Work instruction =>
Lines below that include "round" are the answer; copy each one.

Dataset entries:
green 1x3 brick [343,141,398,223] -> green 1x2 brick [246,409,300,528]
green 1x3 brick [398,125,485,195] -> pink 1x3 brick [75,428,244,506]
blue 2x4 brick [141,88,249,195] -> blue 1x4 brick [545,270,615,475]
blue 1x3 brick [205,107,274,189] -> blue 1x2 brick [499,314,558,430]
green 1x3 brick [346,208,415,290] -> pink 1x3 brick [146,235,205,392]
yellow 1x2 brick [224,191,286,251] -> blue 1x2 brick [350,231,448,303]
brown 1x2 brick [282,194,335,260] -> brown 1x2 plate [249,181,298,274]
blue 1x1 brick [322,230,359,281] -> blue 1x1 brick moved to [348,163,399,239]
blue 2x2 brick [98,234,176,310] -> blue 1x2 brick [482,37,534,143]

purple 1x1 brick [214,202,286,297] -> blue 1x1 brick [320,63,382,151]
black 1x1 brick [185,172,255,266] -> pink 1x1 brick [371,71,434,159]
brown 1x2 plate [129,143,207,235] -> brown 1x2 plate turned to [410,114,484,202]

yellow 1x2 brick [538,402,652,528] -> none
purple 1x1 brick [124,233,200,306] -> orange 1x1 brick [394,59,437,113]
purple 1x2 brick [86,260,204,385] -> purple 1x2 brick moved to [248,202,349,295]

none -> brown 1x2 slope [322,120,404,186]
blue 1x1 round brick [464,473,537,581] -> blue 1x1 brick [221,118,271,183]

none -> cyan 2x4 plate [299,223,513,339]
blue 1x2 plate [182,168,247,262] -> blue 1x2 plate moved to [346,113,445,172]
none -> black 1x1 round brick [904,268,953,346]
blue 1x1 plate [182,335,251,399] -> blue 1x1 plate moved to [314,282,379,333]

Answer area =>
blue 1x1 round brick [464,473,537,581] -> blue 1x1 brick [221,118,271,183]
none -> black 1x1 round brick [904,268,953,346]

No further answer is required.